What is required -
Would you please transcribe, exactly as written, the lines of the entries below starting at the one that holds "white cylinder [384,668,440,734]" and ending at the one that holds "red heart [174,476,258,550]", both included?

Input data -

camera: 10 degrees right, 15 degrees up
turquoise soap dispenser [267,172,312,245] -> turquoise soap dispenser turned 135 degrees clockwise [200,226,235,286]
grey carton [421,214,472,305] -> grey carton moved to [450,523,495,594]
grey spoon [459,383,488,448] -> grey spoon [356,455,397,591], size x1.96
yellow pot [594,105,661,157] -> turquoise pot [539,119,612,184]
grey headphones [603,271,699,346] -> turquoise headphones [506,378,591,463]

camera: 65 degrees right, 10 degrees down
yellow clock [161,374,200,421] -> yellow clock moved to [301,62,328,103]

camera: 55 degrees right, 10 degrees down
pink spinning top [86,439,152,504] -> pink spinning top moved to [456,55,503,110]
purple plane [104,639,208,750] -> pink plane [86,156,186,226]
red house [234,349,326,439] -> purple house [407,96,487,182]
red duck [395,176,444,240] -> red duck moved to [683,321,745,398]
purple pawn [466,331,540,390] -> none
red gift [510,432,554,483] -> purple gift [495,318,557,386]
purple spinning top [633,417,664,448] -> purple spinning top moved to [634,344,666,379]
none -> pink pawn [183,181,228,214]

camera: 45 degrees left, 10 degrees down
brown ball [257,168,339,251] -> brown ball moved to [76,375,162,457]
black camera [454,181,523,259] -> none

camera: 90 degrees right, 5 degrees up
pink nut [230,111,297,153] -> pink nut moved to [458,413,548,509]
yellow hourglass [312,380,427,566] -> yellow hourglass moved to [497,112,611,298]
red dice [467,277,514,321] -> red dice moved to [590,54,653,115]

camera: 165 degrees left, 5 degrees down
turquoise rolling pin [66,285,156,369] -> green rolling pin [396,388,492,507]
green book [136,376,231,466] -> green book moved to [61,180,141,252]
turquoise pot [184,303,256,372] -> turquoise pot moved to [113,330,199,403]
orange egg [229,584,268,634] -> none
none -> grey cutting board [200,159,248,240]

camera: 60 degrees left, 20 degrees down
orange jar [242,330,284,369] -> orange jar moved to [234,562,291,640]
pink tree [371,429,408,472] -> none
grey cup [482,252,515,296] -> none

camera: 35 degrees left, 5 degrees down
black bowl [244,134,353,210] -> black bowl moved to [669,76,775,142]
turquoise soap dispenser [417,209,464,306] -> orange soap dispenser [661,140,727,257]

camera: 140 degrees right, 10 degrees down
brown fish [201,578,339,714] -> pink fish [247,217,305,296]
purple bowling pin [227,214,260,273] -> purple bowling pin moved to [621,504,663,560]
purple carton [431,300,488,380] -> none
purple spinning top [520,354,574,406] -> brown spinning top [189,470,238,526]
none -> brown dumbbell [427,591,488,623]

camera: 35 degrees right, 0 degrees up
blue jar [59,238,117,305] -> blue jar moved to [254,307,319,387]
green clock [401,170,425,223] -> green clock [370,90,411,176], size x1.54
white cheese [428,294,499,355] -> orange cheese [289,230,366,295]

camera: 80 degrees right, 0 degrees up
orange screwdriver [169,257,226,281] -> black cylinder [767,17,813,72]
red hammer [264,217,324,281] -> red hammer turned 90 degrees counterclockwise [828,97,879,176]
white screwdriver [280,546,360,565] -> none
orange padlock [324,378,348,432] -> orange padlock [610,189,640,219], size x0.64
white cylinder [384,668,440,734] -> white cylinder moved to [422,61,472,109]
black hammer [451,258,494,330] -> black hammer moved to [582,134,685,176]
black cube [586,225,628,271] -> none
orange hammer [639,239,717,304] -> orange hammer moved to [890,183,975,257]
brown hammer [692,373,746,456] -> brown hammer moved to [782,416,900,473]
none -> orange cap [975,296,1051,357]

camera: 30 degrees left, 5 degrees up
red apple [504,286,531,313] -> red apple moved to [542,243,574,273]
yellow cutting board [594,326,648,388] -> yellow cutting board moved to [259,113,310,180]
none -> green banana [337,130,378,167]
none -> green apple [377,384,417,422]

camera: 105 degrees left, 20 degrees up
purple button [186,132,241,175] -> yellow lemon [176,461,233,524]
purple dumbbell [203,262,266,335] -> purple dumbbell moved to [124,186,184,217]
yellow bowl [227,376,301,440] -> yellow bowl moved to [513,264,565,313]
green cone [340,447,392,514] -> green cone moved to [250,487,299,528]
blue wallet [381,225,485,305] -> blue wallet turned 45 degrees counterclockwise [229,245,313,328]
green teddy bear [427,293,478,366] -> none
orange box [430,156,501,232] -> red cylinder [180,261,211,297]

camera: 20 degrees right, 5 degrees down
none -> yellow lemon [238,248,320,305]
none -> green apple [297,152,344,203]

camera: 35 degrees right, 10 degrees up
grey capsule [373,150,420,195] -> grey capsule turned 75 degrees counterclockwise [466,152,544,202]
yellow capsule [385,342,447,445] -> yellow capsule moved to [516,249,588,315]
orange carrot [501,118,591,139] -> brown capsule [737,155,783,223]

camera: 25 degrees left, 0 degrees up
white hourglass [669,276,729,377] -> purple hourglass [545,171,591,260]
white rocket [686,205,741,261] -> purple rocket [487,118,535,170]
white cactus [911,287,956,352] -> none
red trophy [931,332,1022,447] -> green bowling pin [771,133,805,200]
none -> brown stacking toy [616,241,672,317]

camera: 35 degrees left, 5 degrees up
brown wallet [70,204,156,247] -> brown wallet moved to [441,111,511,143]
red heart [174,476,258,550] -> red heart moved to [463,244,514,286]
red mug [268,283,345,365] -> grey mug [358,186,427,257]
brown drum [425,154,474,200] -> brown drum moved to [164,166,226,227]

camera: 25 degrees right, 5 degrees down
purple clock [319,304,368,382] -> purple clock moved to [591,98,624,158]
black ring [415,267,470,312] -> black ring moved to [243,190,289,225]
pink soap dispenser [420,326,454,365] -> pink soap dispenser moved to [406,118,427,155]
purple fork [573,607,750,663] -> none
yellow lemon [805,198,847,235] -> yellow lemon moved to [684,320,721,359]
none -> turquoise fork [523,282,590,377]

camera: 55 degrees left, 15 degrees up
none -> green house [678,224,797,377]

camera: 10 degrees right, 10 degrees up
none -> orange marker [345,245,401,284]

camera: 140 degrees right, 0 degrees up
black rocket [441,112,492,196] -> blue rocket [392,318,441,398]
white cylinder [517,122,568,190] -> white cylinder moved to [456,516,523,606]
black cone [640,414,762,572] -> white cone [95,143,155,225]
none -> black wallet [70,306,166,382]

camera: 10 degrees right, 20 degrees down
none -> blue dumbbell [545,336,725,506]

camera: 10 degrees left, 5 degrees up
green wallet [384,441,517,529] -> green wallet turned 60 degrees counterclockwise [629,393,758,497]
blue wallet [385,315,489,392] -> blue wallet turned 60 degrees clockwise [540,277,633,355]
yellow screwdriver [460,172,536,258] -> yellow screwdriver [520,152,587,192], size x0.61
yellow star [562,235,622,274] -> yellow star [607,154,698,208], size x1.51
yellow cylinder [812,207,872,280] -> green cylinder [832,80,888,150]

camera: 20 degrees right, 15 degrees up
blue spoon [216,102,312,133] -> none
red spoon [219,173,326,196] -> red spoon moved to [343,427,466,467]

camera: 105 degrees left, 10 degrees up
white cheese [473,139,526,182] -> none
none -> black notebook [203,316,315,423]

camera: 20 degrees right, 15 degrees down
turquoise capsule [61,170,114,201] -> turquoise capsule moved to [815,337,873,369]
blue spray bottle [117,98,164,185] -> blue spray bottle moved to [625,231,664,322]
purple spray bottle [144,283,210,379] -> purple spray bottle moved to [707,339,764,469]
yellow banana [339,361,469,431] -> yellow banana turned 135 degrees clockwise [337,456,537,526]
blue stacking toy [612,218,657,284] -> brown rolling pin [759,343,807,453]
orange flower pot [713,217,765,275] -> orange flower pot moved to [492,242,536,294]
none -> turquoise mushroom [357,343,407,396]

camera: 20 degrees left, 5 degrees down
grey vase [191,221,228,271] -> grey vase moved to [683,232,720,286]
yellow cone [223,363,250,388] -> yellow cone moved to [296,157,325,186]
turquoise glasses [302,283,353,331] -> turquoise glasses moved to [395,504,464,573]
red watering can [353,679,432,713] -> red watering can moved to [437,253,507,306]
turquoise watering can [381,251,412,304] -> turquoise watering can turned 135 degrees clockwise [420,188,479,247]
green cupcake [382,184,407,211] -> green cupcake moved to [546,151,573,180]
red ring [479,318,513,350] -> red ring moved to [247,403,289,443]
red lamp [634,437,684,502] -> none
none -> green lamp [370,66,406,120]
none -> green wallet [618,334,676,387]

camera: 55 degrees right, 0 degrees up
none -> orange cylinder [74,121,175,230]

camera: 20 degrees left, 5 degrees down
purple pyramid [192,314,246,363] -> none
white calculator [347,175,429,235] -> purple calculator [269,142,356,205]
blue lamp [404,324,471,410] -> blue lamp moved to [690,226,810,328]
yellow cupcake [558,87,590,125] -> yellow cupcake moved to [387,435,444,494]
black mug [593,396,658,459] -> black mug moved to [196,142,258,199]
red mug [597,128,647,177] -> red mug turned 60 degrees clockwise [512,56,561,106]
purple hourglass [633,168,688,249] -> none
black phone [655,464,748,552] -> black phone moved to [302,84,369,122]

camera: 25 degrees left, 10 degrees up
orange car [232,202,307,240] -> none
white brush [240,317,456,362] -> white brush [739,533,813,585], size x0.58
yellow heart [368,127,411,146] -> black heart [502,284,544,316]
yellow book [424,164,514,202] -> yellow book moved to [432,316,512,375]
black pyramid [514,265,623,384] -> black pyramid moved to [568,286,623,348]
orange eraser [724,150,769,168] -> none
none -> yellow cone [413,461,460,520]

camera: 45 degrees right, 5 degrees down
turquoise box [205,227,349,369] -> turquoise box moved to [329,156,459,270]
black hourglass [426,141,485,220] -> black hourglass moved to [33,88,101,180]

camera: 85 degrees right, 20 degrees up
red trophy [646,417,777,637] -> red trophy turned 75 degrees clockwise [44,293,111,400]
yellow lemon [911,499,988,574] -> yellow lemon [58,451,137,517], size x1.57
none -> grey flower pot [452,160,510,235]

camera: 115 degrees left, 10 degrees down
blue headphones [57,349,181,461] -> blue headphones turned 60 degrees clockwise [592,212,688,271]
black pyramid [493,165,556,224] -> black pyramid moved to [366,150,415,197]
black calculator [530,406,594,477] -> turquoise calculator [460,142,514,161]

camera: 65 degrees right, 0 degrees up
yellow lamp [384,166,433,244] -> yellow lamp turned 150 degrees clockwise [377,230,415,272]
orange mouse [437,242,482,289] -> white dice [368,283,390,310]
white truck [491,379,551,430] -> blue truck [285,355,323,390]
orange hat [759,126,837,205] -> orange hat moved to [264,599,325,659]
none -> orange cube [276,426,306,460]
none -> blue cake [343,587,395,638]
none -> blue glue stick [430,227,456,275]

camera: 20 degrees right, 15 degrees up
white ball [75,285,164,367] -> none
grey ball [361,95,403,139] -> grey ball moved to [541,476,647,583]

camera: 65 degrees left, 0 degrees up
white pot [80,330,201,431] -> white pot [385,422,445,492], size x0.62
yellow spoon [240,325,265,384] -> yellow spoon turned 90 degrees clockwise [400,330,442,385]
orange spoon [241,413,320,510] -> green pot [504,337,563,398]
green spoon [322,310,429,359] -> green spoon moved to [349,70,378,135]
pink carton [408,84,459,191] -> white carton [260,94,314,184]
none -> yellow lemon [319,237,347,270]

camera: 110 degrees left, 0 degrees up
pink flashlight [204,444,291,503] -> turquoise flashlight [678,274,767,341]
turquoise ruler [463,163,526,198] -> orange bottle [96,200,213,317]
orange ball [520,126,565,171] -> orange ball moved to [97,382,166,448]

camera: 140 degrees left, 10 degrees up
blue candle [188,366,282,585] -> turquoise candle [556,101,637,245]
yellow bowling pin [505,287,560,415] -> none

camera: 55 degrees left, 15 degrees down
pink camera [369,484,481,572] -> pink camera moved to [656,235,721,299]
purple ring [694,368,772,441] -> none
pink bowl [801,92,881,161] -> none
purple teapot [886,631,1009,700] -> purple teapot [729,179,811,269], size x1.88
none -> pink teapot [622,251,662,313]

Reply -
white cylinder [384,668,440,734] -> white cylinder moved to [422,61,472,109]
black hammer [451,258,494,330] -> black hammer moved to [582,134,685,176]
black cube [586,225,628,271] -> none
orange hammer [639,239,717,304] -> orange hammer moved to [890,183,975,257]
brown hammer [692,373,746,456] -> brown hammer moved to [782,416,900,473]
none -> orange cap [975,296,1051,357]

camera: 30 degrees left, 5 degrees up
red apple [504,286,531,313] -> red apple moved to [542,243,574,273]
yellow cutting board [594,326,648,388] -> yellow cutting board moved to [259,113,310,180]
none -> green banana [337,130,378,167]
none -> green apple [377,384,417,422]

camera: 105 degrees left, 20 degrees up
purple button [186,132,241,175] -> yellow lemon [176,461,233,524]
purple dumbbell [203,262,266,335] -> purple dumbbell moved to [124,186,184,217]
yellow bowl [227,376,301,440] -> yellow bowl moved to [513,264,565,313]
green cone [340,447,392,514] -> green cone moved to [250,487,299,528]
blue wallet [381,225,485,305] -> blue wallet turned 45 degrees counterclockwise [229,245,313,328]
green teddy bear [427,293,478,366] -> none
orange box [430,156,501,232] -> red cylinder [180,261,211,297]

camera: 20 degrees right, 5 degrees down
none -> yellow lemon [238,248,320,305]
none -> green apple [297,152,344,203]

camera: 35 degrees right, 10 degrees up
grey capsule [373,150,420,195] -> grey capsule turned 75 degrees counterclockwise [466,152,544,202]
yellow capsule [385,342,447,445] -> yellow capsule moved to [516,249,588,315]
orange carrot [501,118,591,139] -> brown capsule [737,155,783,223]

camera: 25 degrees left, 0 degrees up
white hourglass [669,276,729,377] -> purple hourglass [545,171,591,260]
white rocket [686,205,741,261] -> purple rocket [487,118,535,170]
white cactus [911,287,956,352] -> none
red trophy [931,332,1022,447] -> green bowling pin [771,133,805,200]
none -> brown stacking toy [616,241,672,317]

camera: 35 degrees left, 5 degrees up
brown wallet [70,204,156,247] -> brown wallet moved to [441,111,511,143]
red heart [174,476,258,550] -> red heart moved to [463,244,514,286]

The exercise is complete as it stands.